Change detection data:

►

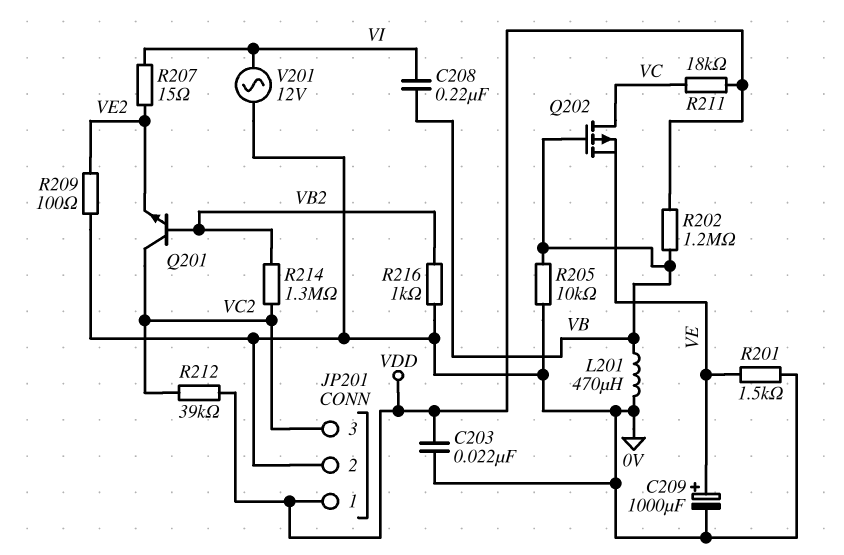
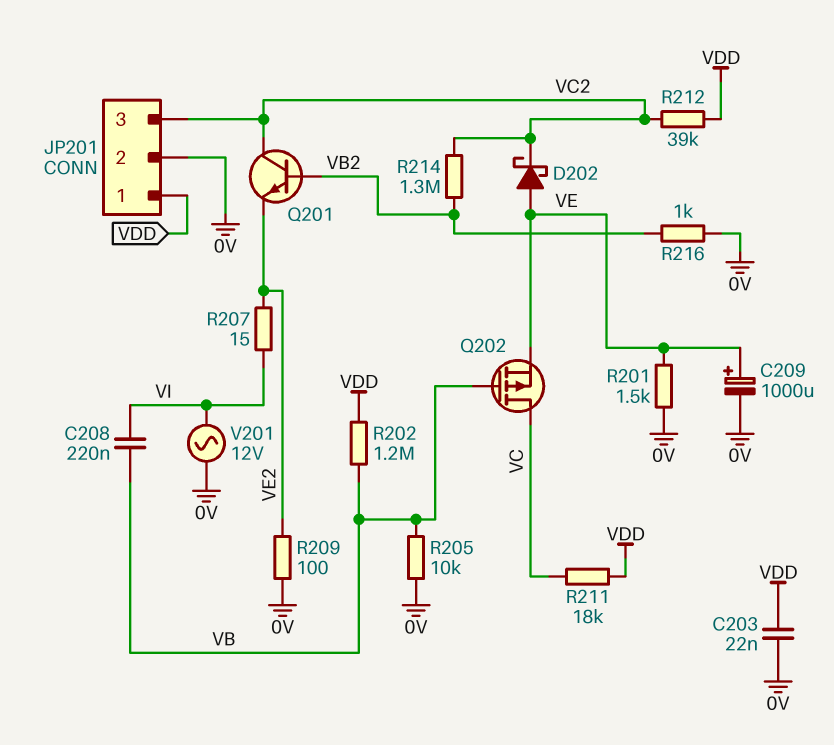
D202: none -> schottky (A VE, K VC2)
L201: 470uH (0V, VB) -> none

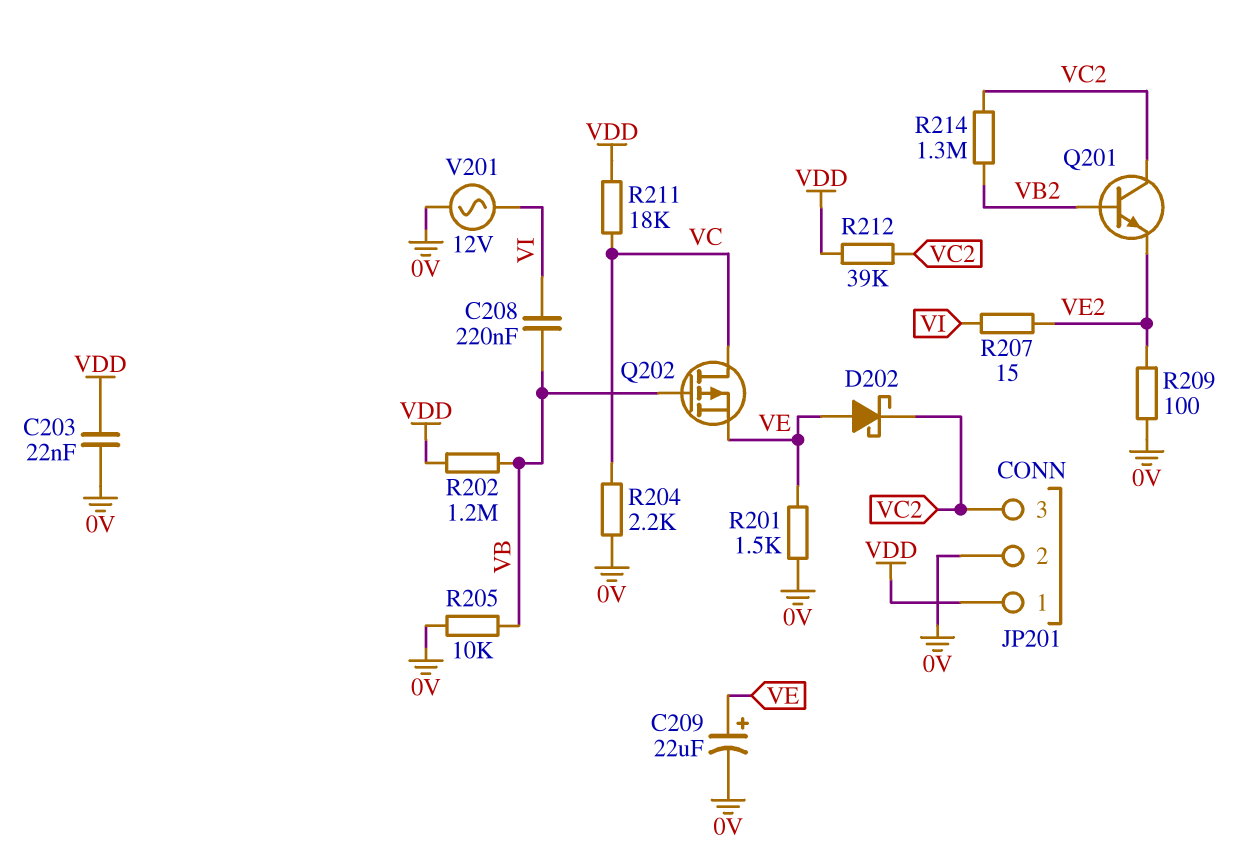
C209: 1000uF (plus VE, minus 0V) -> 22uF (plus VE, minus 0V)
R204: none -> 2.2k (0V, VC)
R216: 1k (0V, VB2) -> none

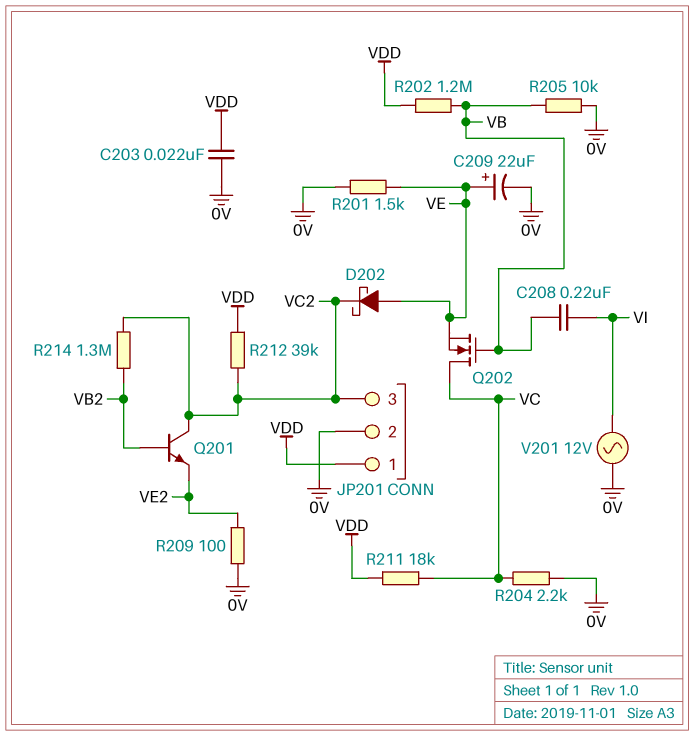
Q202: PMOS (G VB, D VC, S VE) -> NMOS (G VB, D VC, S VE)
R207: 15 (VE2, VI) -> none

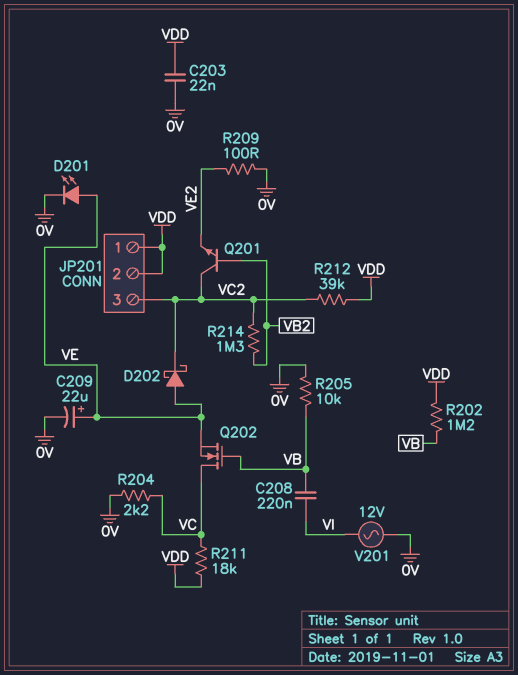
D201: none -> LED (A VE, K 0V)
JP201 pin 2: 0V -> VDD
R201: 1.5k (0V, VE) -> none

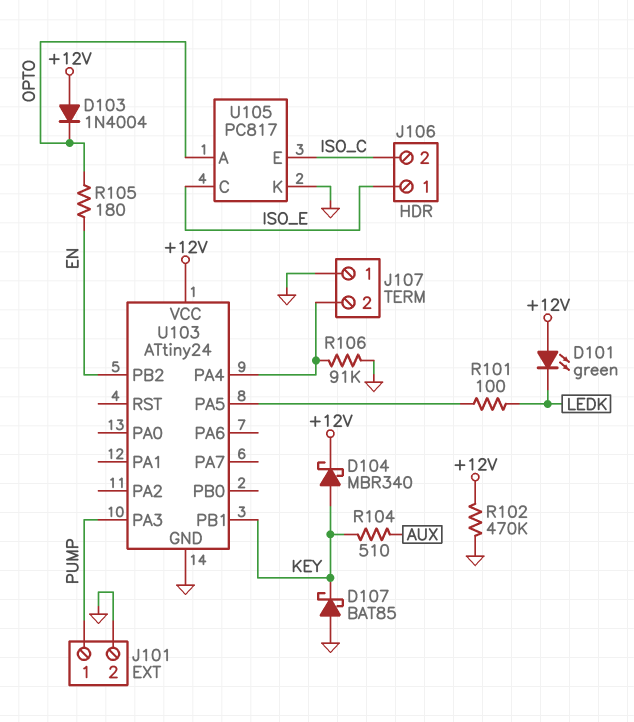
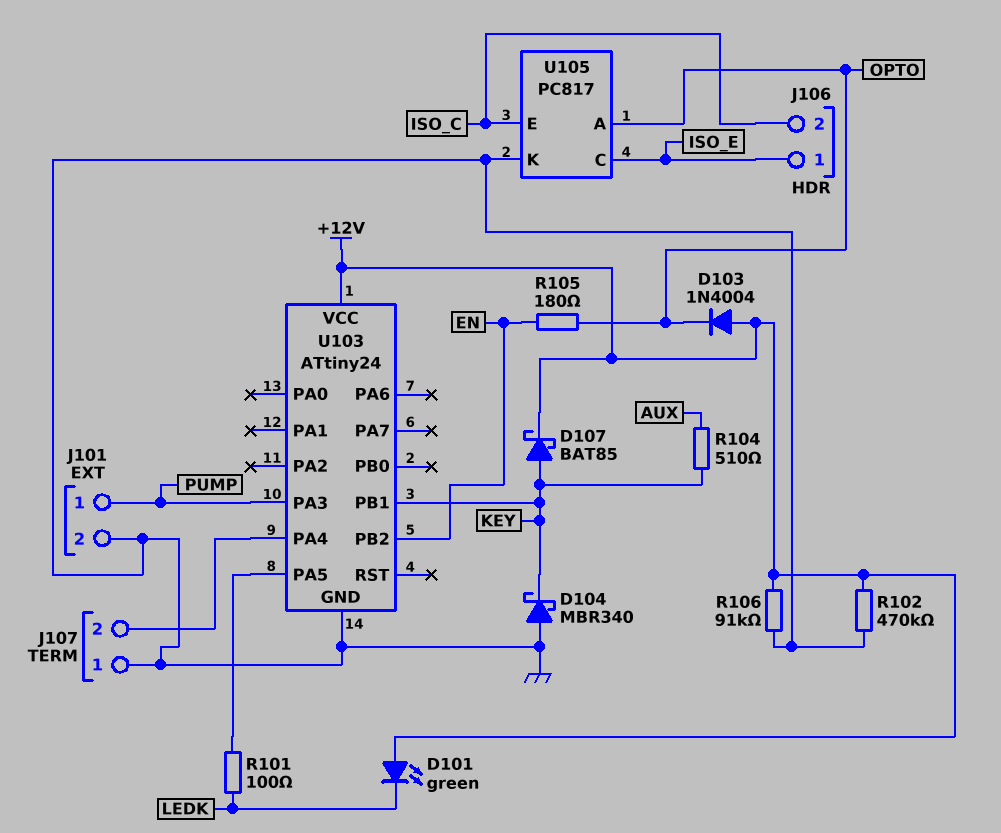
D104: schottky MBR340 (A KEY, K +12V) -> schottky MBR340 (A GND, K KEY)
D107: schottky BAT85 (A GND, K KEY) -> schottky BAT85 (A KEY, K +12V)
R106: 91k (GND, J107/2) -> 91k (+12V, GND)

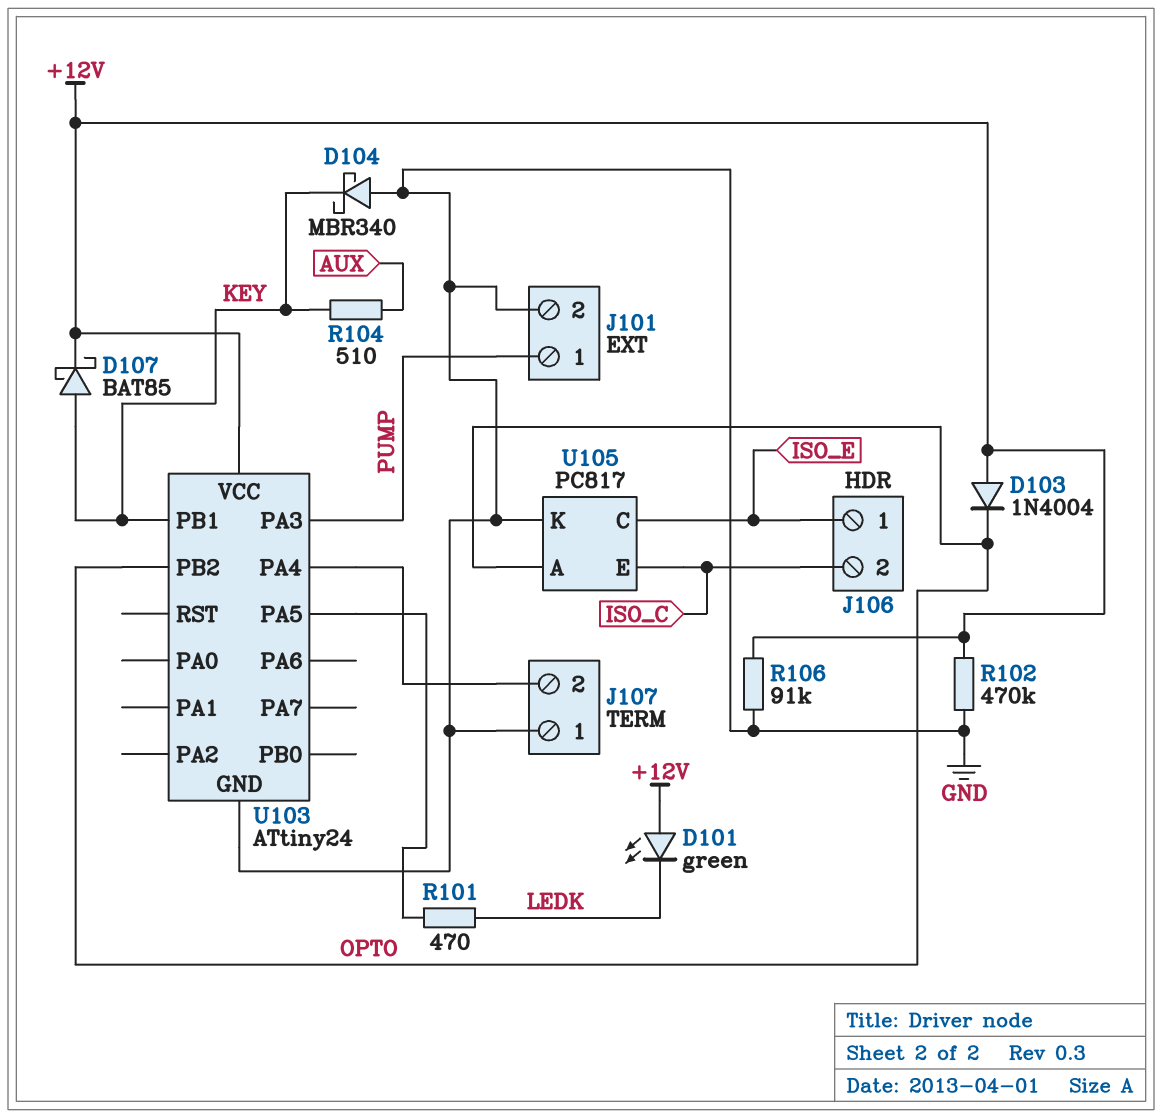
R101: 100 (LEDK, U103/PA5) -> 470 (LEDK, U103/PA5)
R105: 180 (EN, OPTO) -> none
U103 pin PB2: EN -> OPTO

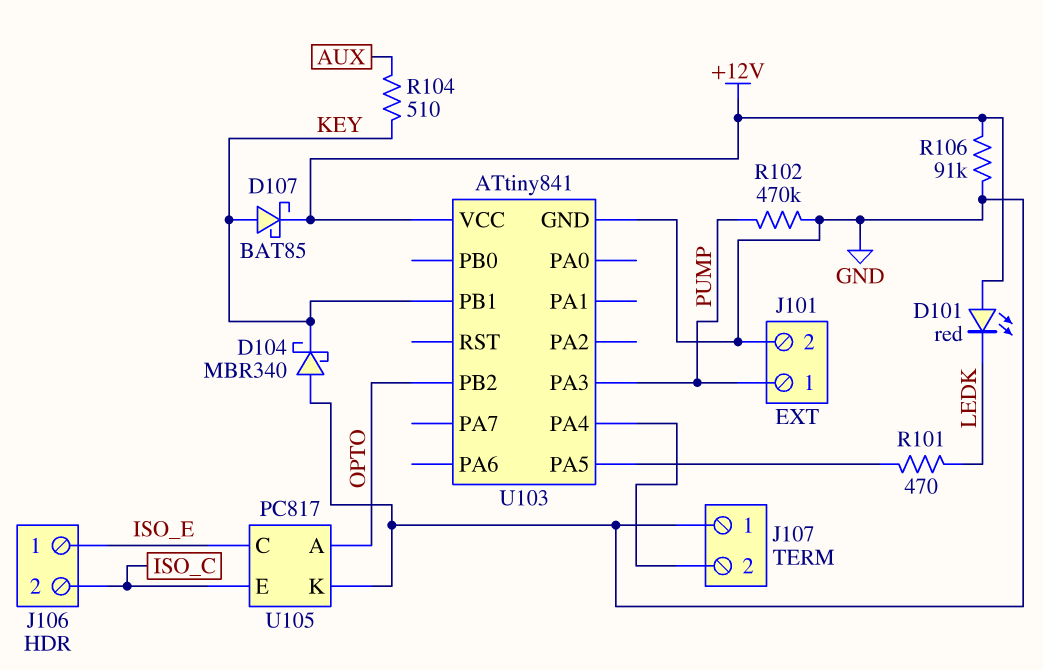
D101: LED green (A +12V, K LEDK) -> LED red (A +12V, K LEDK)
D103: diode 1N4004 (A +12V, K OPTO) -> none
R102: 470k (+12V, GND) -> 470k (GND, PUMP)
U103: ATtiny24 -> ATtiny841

◄

What you will do: Count each line above with "none"; write only the number.

Exercise output: 9